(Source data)
============================================================

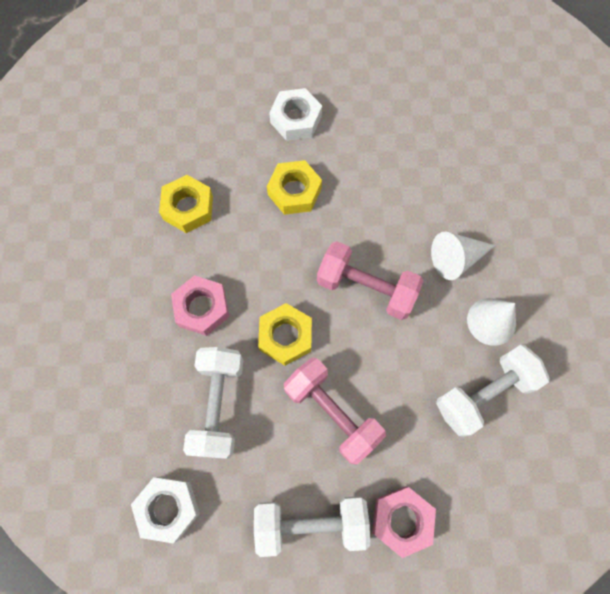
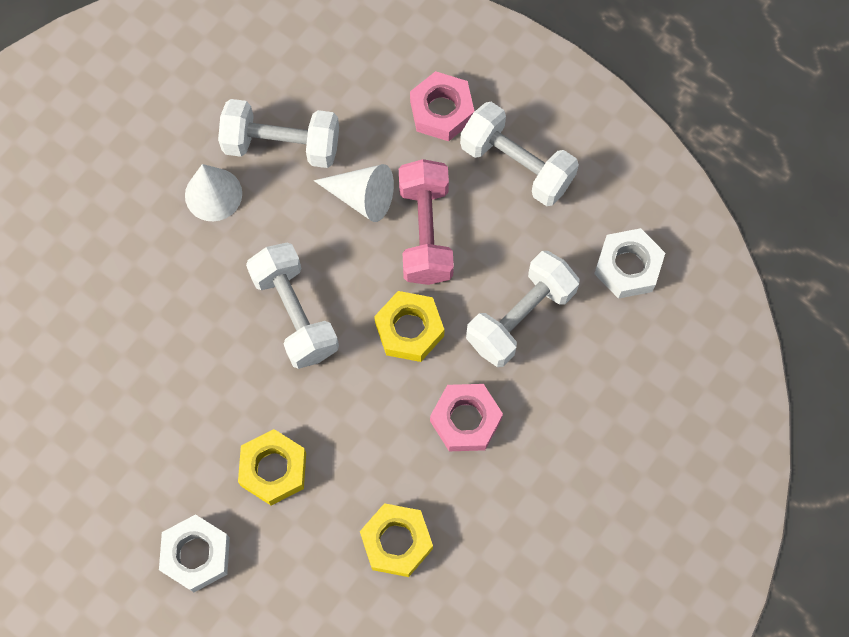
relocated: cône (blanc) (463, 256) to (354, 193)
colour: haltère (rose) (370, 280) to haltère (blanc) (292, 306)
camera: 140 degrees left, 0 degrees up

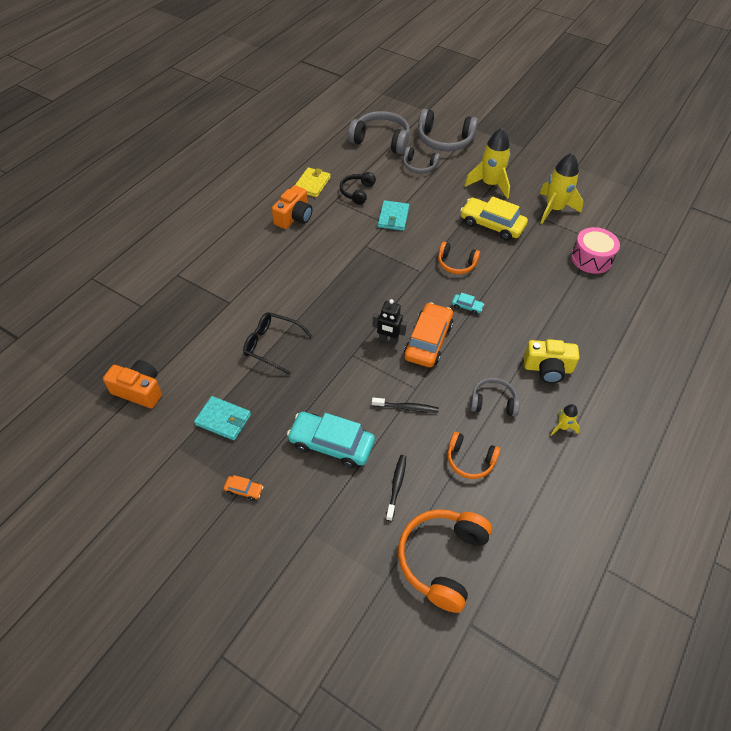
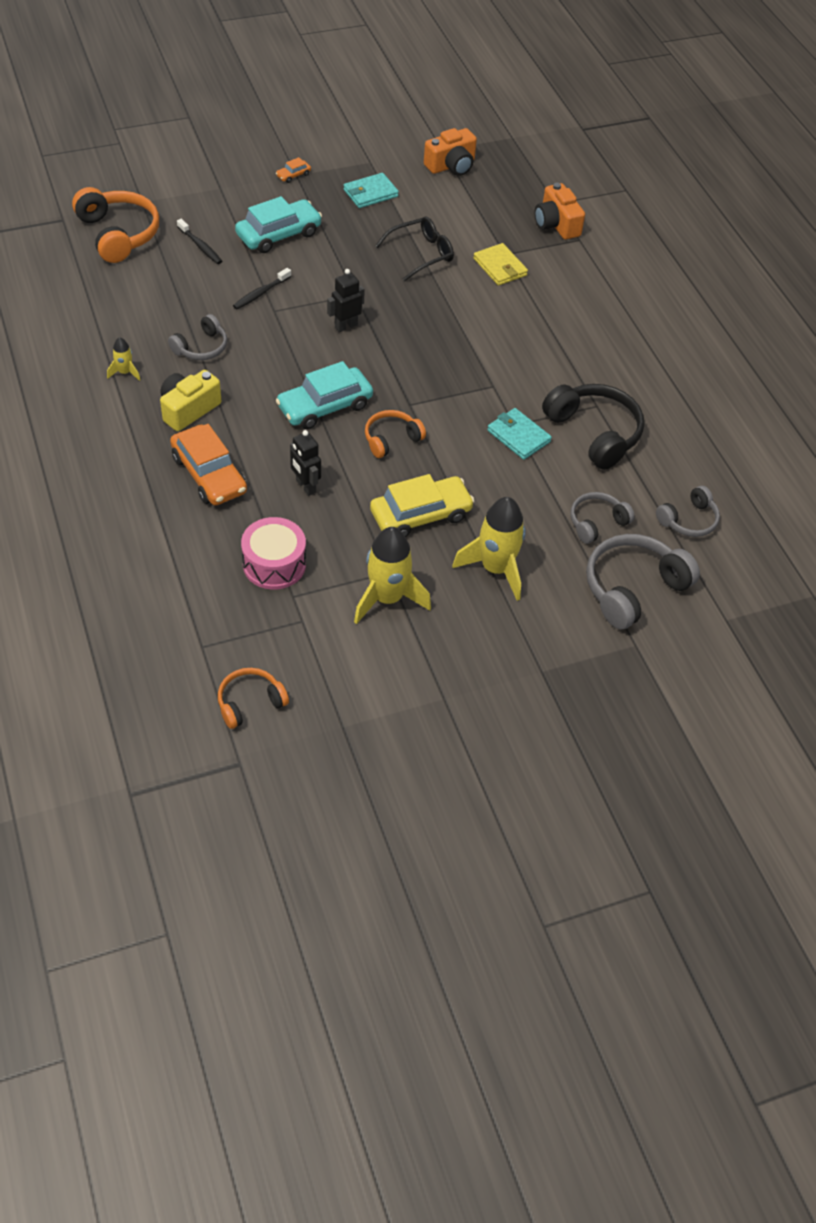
appeared: robot (noir) (305, 463)
relocated: portefeuille (jaune) (313, 182) to (500, 264); appareil photo (orange) (292, 207) to (559, 211); voiture (orange) (428, 334) to (208, 465); casque audio (orange) (474, 455) to (253, 698)
size: casque audio (gris) (379, 132) = (688, 511) x0.59; casque audio (noir) (358, 188) = (593, 427) x1.71; voiture (turquoise) (468, 303) = (324, 395) x2.30
camera: 125 degrees right, 0 degrees up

============================================================

PROBLEM STATEMENT ▸ Pictures aside, repeat each entry in full and without change.

RESPONSE ▸
relocated: cône (blanc) (463, 256) to (354, 193)
colour: haltère (rose) (370, 280) to haltère (blanc) (292, 306)
camera: 140 degrees left, 0 degrees up

appeared: robot (noir) (305, 463)
relocated: portefeuille (jaune) (313, 182) to (500, 264); appareil photo (orange) (292, 207) to (559, 211); voiture (orange) (428, 334) to (208, 465); casque audio (orange) (474, 455) to (253, 698)
size: casque audio (gris) (379, 132) = (688, 511) x0.59; casque audio (noir) (358, 188) = (593, 427) x1.71; voiture (turquoise) (468, 303) = (324, 395) x2.30
camera: 125 degrees right, 0 degrees up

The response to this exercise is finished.